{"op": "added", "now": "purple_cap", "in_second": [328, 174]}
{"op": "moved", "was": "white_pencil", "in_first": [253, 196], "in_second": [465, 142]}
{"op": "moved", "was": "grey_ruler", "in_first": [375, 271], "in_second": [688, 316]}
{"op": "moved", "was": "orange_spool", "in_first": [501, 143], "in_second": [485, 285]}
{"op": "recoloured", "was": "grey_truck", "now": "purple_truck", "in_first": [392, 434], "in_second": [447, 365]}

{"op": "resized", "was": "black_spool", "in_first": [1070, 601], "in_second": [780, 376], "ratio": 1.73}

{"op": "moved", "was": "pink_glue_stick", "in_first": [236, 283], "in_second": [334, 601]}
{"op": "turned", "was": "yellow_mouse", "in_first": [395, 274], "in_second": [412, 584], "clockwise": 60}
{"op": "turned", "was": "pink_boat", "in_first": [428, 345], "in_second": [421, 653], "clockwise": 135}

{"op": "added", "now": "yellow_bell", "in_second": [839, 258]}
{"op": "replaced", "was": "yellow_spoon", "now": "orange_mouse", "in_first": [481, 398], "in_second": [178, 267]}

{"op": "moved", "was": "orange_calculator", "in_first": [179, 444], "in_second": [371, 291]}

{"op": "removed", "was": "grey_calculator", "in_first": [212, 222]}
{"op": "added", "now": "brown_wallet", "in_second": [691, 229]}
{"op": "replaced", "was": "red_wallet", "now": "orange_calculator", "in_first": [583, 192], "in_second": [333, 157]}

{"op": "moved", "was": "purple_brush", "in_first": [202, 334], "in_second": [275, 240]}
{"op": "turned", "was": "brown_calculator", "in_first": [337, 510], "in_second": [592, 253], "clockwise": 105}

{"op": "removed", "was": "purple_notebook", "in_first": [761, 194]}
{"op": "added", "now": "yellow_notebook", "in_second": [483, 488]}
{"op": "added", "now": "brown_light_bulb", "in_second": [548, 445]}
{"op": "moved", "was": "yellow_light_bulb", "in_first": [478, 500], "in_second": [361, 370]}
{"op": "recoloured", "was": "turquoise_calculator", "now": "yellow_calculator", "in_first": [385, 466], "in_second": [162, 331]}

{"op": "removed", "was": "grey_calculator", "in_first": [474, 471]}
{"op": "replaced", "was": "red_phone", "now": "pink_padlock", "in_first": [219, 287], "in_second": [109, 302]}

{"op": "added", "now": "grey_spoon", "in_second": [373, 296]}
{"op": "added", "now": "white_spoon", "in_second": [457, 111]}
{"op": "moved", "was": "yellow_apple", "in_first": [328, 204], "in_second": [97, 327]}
────
Set out the records again, exactly as they appear above.

{"op": "added", "now": "purple_cap", "in_second": [328, 174]}
{"op": "moved", "was": "white_pencil", "in_first": [253, 196], "in_second": [465, 142]}
{"op": "moved", "was": "grey_ruler", "in_first": [375, 271], "in_second": [688, 316]}
{"op": "moved", "was": "orange_spool", "in_first": [501, 143], "in_second": [485, 285]}
{"op": "recoloured", "was": "grey_truck", "now": "purple_truck", "in_first": [392, 434], "in_second": [447, 365]}

{"op": "resized", "was": "black_spool", "in_first": [1070, 601], "in_second": [780, 376], "ratio": 1.73}

{"op": "moved", "was": "pink_glue_stick", "in_first": [236, 283], "in_second": [334, 601]}
{"op": "turned", "was": "yellow_mouse", "in_first": [395, 274], "in_second": [412, 584], "clockwise": 60}
{"op": "turned", "was": "pink_boat", "in_first": [428, 345], "in_second": [421, 653], "clockwise": 135}

{"op": "added", "now": "yellow_bell", "in_second": [839, 258]}
{"op": "replaced", "was": "yellow_spoon", "now": "orange_mouse", "in_first": [481, 398], "in_second": [178, 267]}

{"op": "moved", "was": "orange_calculator", "in_first": [179, 444], "in_second": [371, 291]}

{"op": "removed", "was": "grey_calculator", "in_first": [212, 222]}
{"op": "added", "now": "brown_wallet", "in_second": [691, 229]}
{"op": "replaced", "was": "red_wallet", "now": "orange_calculator", "in_first": [583, 192], "in_second": [333, 157]}

{"op": "moved", "was": "purple_brush", "in_first": [202, 334], "in_second": [275, 240]}
{"op": "turned", "was": "brown_calculator", "in_first": [337, 510], "in_second": [592, 253], "clockwise": 105}

{"op": "removed", "was": "purple_notebook", "in_first": [761, 194]}
{"op": "added", "now": "yellow_notebook", "in_second": [483, 488]}
{"op": "added", "now": "brown_light_bulb", "in_second": [548, 445]}
{"op": "moved", "was": "yellow_light_bulb", "in_first": [478, 500], "in_second": [361, 370]}
{"op": "recoloured", "was": "turquoise_calculator", "now": "yellow_calculator", "in_first": [385, 466], "in_second": [162, 331]}

{"op": "removed", "was": "grey_calculator", "in_first": [474, 471]}
{"op": "replaced", "was": "red_phone", "now": "pink_padlock", "in_first": [219, 287], "in_second": [109, 302]}

{"op": "added", "now": "grey_spoon", "in_second": [373, 296]}
{"op": "added", "now": "white_spoon", "in_second": [457, 111]}
{"op": "moved", "was": "yellow_apple", "in_first": [328, 204], "in_second": [97, 327]}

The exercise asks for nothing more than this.